■ **AIM OF THE EXERCISE**: Would you set down every entry shown below, precisely as written?

■ **INFORMATION**:
Segment Open

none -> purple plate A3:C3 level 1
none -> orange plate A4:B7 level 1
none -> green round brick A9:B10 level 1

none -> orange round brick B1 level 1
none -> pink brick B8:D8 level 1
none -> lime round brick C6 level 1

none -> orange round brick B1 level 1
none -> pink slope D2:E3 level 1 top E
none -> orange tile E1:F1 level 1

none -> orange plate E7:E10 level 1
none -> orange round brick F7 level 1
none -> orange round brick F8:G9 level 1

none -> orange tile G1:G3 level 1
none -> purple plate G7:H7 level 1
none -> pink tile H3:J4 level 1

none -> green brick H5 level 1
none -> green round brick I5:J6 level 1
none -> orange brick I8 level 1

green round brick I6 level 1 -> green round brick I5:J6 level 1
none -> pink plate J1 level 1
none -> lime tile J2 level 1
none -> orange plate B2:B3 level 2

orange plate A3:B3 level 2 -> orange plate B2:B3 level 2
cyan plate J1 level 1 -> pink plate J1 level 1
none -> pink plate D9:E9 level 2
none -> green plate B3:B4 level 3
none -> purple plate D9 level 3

Segment Closed

■ **SOLUTION**:
none -> purple plate A3:C3 level 1
none -> orange plate A4:B7 level 1
none -> green round brick A9:B10 level 1

none -> orange round brick B1 level 1
none -> pink brick B8:D8 level 1
none -> lime round brick C6 level 1

none -> orange round brick B1 level 1
none -> pink slope D2:E3 level 1 top E
none -> orange tile E1:F1 level 1

none -> orange plate E7:E10 level 1
none -> orange round brick F7 level 1
none -> orange round brick F8:G9 level 1

none -> orange tile G1:G3 level 1
none -> purple plate G7:H7 level 1
none -> pink tile H3:J4 level 1

none -> green brick H5 level 1
none -> green round brick I5:J6 level 1
none -> orange brick I8 level 1

green round brick I6 level 1 -> green round brick I5:J6 level 1
none -> pink plate J1 level 1
none -> lime tile J2 level 1
none -> orange plate B2:B3 level 2

orange plate A3:B3 level 2 -> orange plate B2:B3 level 2
cyan plate J1 level 1 -> pink plate J1 level 1
none -> pink plate D9:E9 level 2
none -> green plate B3:B4 level 3
none -> purple plate D9 level 3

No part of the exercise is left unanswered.